== What to produce ==
Going through the material below, please gather all lines with the word "orange" in them.

== Supplied material ==
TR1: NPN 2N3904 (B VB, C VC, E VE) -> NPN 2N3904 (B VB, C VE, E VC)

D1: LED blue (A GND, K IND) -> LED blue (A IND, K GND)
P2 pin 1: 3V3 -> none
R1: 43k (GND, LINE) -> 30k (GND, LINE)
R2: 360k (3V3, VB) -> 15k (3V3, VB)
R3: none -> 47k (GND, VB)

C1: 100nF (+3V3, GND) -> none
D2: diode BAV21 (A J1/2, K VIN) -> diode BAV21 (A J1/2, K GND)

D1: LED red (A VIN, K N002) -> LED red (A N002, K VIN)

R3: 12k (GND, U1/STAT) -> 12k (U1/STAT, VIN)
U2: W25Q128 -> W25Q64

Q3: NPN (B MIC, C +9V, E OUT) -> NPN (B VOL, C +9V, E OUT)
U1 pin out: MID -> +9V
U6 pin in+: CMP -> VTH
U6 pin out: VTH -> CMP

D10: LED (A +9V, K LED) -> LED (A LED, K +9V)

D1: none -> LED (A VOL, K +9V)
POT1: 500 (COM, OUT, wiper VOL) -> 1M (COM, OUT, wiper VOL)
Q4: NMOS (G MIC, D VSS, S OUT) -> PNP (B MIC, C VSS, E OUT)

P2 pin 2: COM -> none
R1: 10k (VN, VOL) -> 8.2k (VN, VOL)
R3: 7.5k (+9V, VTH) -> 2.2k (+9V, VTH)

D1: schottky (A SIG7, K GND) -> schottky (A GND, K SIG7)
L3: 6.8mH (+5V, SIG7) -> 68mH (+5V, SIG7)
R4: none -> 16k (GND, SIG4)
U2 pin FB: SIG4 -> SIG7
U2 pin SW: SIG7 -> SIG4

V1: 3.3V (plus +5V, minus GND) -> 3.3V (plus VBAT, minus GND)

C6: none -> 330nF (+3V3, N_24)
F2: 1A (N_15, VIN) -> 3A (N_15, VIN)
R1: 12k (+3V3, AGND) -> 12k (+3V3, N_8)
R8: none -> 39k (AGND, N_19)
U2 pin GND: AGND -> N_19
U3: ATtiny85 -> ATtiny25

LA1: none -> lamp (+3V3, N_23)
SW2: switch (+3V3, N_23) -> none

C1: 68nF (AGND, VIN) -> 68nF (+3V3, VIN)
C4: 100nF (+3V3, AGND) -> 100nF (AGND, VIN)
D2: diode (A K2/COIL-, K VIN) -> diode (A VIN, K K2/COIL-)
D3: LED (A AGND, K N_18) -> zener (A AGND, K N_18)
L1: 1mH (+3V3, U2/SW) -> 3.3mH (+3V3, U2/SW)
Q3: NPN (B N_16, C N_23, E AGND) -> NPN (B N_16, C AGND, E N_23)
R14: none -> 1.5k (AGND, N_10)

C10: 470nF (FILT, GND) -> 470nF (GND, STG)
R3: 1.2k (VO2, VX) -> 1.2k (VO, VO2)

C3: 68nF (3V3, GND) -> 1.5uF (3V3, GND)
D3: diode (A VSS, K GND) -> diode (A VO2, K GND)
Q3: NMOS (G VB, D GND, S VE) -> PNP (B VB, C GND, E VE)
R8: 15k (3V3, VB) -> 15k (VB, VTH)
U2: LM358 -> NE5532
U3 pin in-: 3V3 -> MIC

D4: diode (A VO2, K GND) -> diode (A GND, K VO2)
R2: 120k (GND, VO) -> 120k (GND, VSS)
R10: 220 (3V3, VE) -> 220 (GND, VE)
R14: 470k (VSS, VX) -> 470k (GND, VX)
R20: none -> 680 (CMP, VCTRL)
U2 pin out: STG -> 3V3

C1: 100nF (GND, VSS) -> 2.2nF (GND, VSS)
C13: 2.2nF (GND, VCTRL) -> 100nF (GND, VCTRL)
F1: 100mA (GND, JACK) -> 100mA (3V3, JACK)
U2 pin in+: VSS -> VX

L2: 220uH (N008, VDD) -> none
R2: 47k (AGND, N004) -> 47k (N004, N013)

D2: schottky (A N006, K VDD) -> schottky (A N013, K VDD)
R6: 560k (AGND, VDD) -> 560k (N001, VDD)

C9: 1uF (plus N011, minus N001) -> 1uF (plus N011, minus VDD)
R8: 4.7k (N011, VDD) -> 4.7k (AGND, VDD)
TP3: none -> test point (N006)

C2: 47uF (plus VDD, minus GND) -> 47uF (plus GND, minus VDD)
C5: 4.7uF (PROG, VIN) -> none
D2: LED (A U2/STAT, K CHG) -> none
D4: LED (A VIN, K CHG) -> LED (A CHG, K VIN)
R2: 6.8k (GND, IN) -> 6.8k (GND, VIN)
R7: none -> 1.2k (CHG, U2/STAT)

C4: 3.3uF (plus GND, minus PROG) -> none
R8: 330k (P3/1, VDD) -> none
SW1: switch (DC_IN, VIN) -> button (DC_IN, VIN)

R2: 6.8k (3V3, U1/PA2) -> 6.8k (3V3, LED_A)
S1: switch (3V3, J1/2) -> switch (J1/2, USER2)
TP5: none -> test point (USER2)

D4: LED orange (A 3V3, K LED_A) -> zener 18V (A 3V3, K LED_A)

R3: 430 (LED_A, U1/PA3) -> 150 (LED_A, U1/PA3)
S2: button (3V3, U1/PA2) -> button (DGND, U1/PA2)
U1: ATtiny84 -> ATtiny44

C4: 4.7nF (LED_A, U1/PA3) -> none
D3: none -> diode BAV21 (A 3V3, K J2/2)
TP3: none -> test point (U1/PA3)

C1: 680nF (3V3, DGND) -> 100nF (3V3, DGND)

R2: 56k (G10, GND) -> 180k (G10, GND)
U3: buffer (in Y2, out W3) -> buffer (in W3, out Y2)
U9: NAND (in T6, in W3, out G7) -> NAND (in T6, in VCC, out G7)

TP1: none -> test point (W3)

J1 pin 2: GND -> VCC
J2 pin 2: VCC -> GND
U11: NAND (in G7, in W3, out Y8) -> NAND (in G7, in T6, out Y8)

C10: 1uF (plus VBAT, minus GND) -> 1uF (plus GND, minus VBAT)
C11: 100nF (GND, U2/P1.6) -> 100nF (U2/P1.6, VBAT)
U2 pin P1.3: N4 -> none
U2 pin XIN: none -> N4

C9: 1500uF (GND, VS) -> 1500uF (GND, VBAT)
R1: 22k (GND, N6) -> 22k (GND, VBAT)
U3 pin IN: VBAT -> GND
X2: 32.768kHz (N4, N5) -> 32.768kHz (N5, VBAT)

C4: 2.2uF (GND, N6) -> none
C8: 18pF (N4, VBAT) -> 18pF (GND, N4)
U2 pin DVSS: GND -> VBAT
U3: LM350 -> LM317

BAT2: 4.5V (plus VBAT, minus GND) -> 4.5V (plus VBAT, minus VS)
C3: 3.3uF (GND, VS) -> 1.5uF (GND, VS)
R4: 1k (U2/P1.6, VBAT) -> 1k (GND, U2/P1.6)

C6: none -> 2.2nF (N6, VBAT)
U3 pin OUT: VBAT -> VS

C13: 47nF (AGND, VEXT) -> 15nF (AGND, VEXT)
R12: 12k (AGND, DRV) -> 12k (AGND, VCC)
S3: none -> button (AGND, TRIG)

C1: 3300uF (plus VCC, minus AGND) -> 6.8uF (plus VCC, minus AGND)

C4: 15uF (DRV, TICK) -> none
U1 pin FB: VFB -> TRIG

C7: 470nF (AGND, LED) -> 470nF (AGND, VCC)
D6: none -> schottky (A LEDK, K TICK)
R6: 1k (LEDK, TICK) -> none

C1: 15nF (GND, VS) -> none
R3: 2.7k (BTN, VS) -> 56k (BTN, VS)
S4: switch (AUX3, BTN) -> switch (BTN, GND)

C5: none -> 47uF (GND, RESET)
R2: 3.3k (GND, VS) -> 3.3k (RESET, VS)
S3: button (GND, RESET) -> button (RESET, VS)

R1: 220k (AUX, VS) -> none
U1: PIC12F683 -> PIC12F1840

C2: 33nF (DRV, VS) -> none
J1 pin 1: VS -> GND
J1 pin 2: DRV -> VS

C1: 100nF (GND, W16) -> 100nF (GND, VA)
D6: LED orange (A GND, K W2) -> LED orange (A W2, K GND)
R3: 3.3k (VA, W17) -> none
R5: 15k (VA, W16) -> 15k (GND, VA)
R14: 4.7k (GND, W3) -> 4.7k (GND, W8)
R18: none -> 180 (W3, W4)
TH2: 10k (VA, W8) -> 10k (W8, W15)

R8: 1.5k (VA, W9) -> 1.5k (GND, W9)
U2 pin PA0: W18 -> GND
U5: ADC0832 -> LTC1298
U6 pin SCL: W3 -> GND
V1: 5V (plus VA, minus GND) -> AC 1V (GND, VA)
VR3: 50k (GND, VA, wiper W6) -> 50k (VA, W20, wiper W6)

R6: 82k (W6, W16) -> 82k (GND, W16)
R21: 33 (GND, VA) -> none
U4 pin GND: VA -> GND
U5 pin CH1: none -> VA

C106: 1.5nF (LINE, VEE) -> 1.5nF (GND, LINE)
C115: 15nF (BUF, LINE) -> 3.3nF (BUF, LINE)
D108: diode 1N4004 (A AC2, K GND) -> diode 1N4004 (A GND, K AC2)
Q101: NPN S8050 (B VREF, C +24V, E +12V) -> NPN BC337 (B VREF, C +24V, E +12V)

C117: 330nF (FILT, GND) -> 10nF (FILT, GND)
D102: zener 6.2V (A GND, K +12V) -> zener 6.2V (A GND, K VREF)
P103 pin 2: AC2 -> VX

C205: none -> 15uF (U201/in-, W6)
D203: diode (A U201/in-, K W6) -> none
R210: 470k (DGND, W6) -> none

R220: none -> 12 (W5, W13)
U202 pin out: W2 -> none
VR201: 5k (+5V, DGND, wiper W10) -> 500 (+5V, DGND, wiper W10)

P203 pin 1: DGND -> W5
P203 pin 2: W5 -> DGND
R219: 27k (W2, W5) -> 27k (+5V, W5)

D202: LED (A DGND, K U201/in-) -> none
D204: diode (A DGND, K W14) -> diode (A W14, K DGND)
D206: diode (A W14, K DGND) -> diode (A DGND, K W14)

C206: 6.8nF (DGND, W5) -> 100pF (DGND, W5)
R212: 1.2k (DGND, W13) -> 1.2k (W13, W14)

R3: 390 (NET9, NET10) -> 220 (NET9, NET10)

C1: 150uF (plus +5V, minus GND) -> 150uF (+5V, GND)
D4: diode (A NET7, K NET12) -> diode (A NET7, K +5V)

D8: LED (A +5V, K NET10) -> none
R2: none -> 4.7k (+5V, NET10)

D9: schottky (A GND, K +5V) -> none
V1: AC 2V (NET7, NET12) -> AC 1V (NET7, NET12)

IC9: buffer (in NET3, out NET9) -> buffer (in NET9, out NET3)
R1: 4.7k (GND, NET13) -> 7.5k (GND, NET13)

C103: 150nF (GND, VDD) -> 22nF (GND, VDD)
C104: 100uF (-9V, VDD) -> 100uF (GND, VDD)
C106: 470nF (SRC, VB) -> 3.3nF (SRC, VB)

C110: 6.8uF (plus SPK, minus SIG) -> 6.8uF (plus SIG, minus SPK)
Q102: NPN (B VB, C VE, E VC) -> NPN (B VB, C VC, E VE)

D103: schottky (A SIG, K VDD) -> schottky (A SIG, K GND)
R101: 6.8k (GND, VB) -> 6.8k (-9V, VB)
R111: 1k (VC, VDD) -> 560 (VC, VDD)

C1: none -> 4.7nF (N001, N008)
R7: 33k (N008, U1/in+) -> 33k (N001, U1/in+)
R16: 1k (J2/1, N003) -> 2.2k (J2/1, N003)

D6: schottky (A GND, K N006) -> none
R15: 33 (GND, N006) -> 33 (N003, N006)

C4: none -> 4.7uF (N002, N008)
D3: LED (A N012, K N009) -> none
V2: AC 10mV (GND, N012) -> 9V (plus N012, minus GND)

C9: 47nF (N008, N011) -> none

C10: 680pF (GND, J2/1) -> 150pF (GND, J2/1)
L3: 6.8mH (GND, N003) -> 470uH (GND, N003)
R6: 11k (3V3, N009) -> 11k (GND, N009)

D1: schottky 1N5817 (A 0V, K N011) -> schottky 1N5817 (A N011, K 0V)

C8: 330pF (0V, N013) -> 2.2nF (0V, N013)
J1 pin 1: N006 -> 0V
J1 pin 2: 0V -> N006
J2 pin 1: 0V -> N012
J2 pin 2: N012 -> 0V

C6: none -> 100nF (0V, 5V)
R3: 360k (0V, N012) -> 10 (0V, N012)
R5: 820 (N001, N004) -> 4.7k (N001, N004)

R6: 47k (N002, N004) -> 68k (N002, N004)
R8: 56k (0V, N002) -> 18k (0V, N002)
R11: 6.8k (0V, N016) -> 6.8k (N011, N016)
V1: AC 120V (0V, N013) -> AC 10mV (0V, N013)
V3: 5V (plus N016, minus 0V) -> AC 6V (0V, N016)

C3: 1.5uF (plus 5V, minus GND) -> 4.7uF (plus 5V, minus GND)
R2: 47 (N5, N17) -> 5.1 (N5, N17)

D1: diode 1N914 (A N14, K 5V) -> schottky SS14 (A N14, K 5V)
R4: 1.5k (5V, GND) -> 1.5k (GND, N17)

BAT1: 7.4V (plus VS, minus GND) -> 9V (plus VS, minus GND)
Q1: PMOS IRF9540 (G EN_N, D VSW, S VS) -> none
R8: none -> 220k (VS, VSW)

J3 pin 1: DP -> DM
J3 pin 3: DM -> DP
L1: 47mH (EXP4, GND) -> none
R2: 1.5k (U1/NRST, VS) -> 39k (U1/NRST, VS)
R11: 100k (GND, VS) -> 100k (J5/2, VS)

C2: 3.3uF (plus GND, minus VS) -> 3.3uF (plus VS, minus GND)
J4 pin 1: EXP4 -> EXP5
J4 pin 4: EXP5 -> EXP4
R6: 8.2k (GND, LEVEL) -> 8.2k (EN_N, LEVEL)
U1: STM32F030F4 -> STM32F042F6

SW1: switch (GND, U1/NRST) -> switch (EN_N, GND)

== Exercise result ==
D4: LED orange (A 3V3, K LED_A) -> zener 18V (A 3V3, K LED_A)
D6: LED orange (A GND, K W2) -> LED orange (A W2, K GND)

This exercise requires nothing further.